Task prompt: Could you copy every line in the listing below that has the word "cross"?

Provided records:
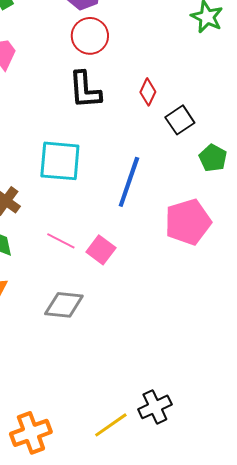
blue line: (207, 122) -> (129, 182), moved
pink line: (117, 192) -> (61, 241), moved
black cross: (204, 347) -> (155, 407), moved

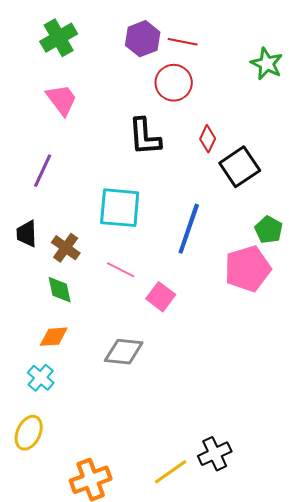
red circle: (90, 36) -> (174, 83), moved
black square: (180, 120) -> (240, 167), size x1.4
green pentagon: (213, 158) -> (269, 230), moved
pink line: (61, 241) -> (121, 270), moved

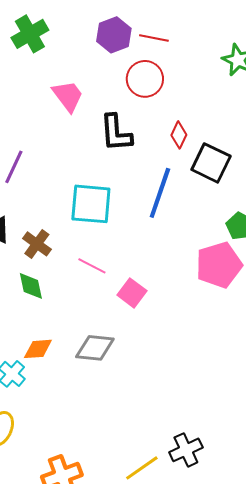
pink trapezoid: (62, 100) -> (68, 96), moved
black square: (240, 167) -> (211, 163), turned -30
blue line: (189, 229) -> (160, 193), moved
orange diamond: (54, 337) -> (38, 349), moved

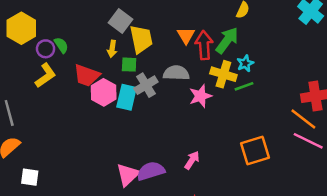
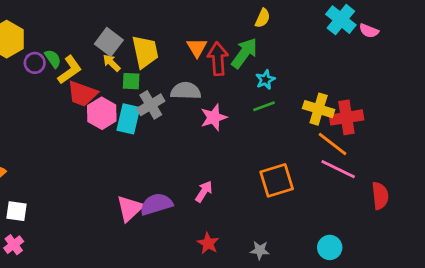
gray square: (121, 21) -> (109, 42), moved
yellow arrow: (112, 49) -> (112, 63), turned 126
yellow cross: (223, 74) -> (319, 109), moved
yellow L-shape: (46, 75) -> (70, 70), moved

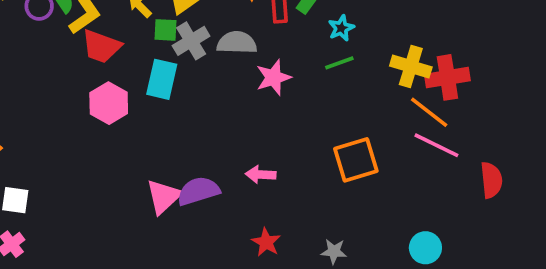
gray cross: (151, 105) -> (191, 41), moved
pink hexagon: (102, 113) -> (109, 103), moved
pink arrow: (204, 192) -> (261, 175), turned -120

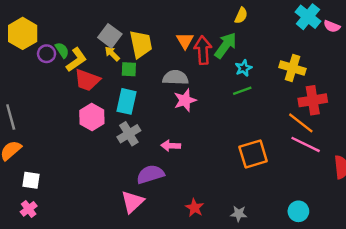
gray cross: (191, 41) -> (129, 134), moved
yellow cross: (411, 67) -> (292, 68), moved
pink star: (273, 77) -> (185, 100), moved
pink arrow: (261, 175) -> (171, 146), moved
pink triangle: (164, 196) -> (132, 202), moved

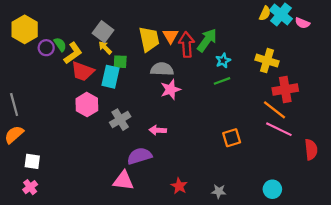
yellow semicircle: (241, 16) -> (265, 13), moved
yellow trapezoid: (141, 44) -> (149, 39), moved
cyan rectangle: (127, 101) -> (111, 77), moved
orange square: (253, 154) -> (232, 138), size x0.7
pink triangle: (132, 202) -> (123, 181), turned 50

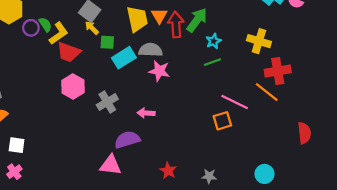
cyan rectangle: (111, 77) -> (124, 58), moved, turned 45
pink star: (171, 90) -> (159, 71), turned 30
pink line: (279, 129) -> (235, 102), moved

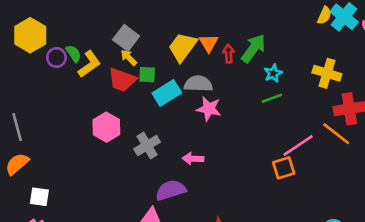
yellow trapezoid: (137, 19) -> (183, 47), turned -132
red arrow: (176, 25) -> (228, 54), size x0.6
red trapezoid: (69, 52) -> (122, 80), moved
pink line: (235, 102) -> (298, 146), turned -60

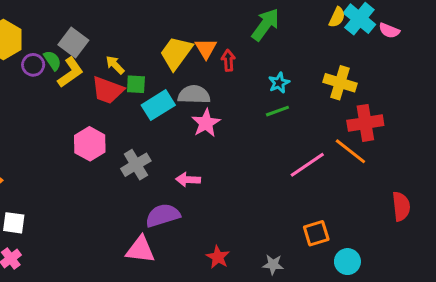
gray square: (126, 38) -> (73, 43), moved
green arrow: (253, 48) -> (266, 25), moved
pink star: (209, 109) -> (206, 123), turned 30
orange square: (284, 168) -> (316, 233), moved

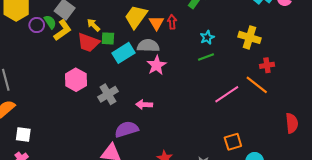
orange triangle: (206, 48) -> (156, 23), moved
red cross: (365, 123) -> (267, 65), size x0.6

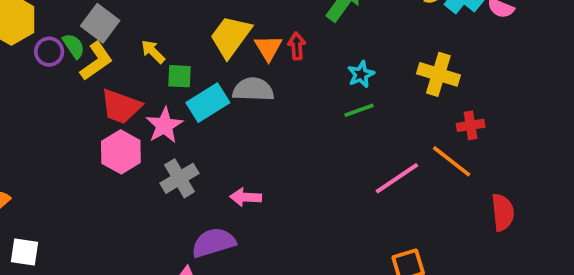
red trapezoid: (88, 43) -> (121, 106), moved
pink star: (156, 65) -> (164, 125), moved
red semicircle: (292, 123) -> (503, 212), moved

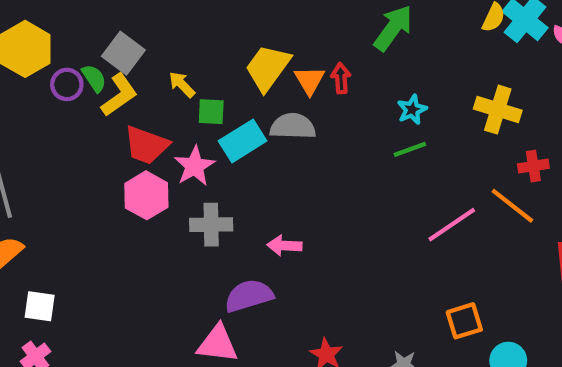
gray cross: (179, 178) -> (211, 225), turned 30

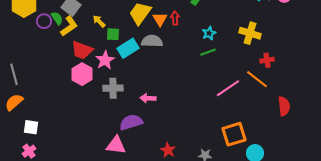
orange square: (464, 321) -> (234, 134), size x1.4

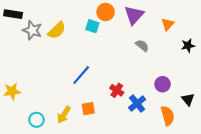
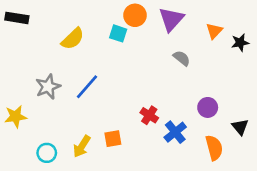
gray star: (32, 30) -> (48, 87), moved, turned 30
black star: (188, 46) -> (240, 43), moved
blue line: (81, 75) -> (87, 87), moved

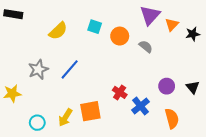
orange circle: (135, 15) -> (120, 36), moved
purple triangle: (171, 19) -> (150, 15), moved
black triangle: (240, 127) -> (193, 87), moved
orange square: (113, 139) -> (90, 111), size x1.5

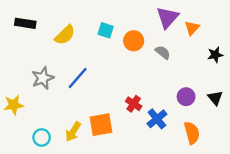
black rectangle: (13, 14) -> (25, 23), moved
black star: (193, 34) -> (215, 55), moved

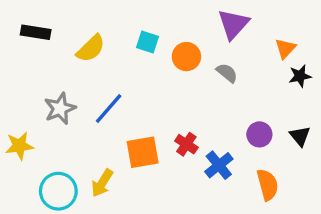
orange triangle: (192, 28) -> (285, 48), moved
orange square: (101, 125) -> (143, 152), moved
cyan circle: (42, 137) -> (58, 191), size x1.5

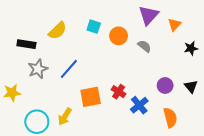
black rectangle: (36, 32) -> (26, 44), moved
orange triangle: (285, 48) -> (174, 24), moved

Exercise solution:
black cross: (204, 347) -> (155, 407), moved
yellow cross: (223, 74) -> (319, 109), moved
gray cross: (151, 105) -> (191, 41), moved
gray cross: (191, 41) -> (129, 134), moved
yellow cross: (411, 67) -> (292, 68), moved
red cross: (365, 123) -> (267, 65), size x0.6
gray cross: (179, 178) -> (211, 225), turned 30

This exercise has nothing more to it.